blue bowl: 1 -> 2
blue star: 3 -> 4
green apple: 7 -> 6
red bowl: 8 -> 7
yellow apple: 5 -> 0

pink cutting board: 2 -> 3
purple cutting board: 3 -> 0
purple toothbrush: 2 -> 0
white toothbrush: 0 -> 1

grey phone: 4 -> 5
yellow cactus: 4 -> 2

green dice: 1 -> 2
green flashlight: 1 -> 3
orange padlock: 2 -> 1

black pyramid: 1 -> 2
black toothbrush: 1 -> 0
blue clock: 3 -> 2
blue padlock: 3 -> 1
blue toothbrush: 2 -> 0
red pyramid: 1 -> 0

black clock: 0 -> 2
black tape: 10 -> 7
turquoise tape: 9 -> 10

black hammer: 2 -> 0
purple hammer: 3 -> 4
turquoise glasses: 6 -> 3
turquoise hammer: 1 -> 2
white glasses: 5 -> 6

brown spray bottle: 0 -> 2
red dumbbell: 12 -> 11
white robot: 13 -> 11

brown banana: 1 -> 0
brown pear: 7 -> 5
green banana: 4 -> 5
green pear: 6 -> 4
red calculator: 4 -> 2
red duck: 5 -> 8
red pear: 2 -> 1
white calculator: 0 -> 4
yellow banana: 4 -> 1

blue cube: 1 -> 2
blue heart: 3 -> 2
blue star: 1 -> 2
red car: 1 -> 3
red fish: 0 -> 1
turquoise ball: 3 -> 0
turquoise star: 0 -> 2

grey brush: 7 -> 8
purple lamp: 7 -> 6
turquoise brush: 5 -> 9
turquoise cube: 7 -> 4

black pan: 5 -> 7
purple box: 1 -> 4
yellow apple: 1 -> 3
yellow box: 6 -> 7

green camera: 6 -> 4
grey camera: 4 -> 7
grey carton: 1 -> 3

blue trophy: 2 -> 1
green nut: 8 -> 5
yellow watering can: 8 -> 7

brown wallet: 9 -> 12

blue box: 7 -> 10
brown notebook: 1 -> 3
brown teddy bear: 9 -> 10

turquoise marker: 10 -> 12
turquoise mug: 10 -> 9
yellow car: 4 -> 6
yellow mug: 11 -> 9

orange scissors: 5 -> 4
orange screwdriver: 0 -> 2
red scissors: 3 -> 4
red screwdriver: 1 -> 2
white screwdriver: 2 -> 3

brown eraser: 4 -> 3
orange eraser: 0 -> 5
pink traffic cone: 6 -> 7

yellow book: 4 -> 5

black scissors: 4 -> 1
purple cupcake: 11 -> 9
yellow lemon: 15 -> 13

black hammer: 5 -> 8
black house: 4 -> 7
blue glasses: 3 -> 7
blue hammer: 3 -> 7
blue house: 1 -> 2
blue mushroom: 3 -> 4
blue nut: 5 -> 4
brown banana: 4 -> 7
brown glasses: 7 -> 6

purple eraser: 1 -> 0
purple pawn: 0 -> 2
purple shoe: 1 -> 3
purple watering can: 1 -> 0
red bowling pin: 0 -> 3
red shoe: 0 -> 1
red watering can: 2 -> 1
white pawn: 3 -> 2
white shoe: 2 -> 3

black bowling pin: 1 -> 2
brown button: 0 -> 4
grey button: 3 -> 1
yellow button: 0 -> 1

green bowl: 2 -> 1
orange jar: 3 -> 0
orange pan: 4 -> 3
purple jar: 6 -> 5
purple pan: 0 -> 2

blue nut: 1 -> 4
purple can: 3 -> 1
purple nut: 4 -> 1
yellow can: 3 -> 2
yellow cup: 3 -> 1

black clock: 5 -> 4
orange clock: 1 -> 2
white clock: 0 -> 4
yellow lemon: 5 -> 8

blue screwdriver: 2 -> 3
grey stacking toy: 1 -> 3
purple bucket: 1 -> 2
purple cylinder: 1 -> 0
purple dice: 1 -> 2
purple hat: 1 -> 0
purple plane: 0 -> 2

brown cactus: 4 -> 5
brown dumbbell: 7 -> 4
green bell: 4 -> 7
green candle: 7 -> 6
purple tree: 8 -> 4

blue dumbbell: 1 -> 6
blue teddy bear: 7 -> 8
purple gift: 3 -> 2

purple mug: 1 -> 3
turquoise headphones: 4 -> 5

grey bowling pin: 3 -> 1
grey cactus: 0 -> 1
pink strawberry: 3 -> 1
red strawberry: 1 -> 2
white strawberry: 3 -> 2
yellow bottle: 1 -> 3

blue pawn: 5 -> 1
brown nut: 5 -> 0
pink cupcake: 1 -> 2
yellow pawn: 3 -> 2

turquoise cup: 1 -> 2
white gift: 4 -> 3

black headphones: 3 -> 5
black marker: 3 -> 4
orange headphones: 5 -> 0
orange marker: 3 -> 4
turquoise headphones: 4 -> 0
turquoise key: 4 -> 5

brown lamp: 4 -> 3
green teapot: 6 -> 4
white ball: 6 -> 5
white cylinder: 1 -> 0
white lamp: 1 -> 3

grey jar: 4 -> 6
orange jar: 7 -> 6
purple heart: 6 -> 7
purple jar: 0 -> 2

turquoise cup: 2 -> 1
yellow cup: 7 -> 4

How to complete this task – Above are some records; copy exactly the lines from the one with "red bowling pin: 0 -> 3" through the one with "purple pan: 0 -> 2", both included, and no others.

Response to the task –
red bowling pin: 0 -> 3
red shoe: 0 -> 1
red watering can: 2 -> 1
white pawn: 3 -> 2
white shoe: 2 -> 3

black bowling pin: 1 -> 2
brown button: 0 -> 4
grey button: 3 -> 1
yellow button: 0 -> 1

green bowl: 2 -> 1
orange jar: 3 -> 0
orange pan: 4 -> 3
purple jar: 6 -> 5
purple pan: 0 -> 2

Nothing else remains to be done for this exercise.